==== Data section
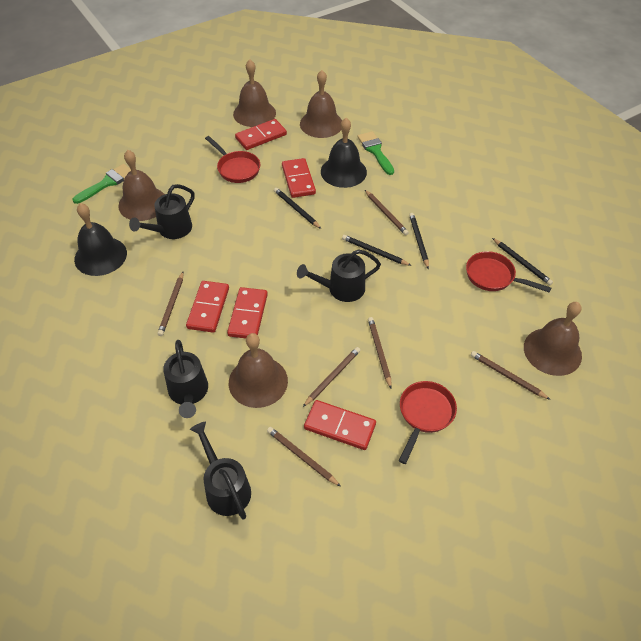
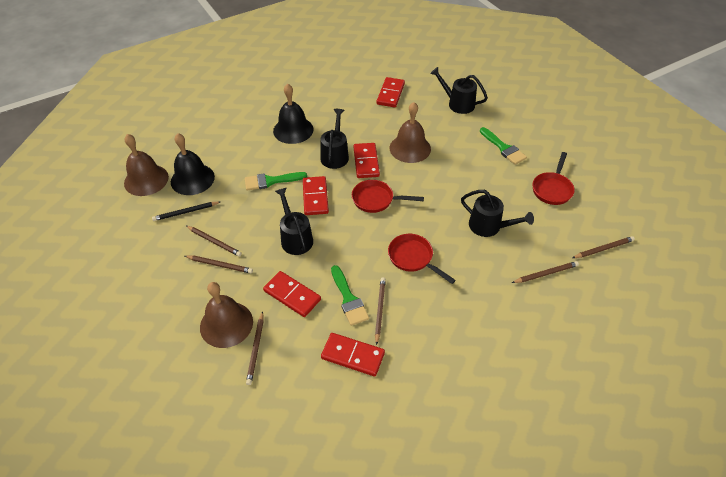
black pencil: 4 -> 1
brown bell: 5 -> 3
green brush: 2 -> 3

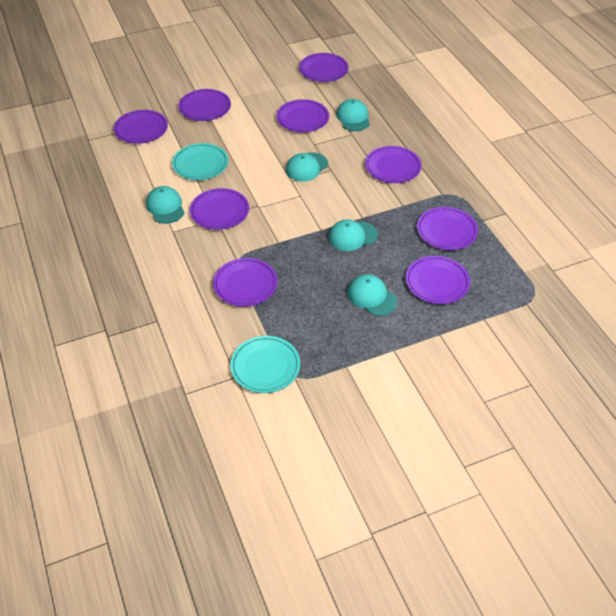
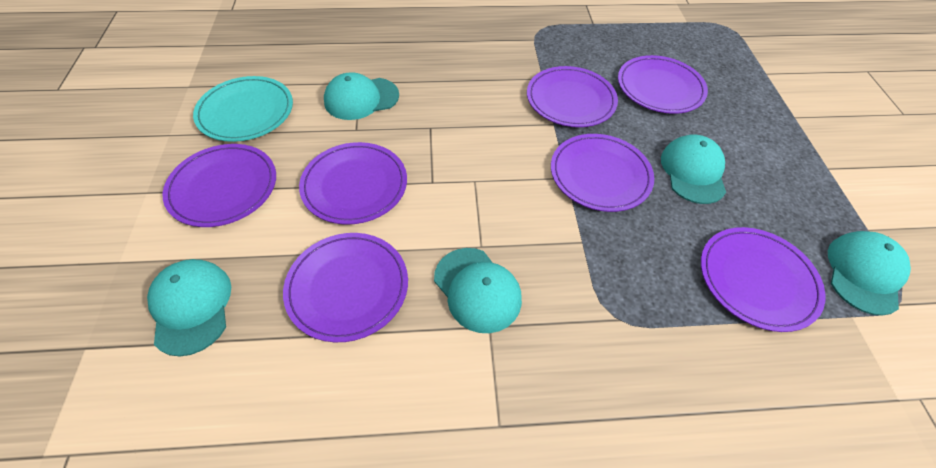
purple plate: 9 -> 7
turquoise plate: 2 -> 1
========
Task statement:
Within the entries above, the lines from the one with "green brush: 2 -> 3" through the final line are to be printed exactly, with the pictures removed.

Answer space:
green brush: 2 -> 3

purple plate: 9 -> 7
turquoise plate: 2 -> 1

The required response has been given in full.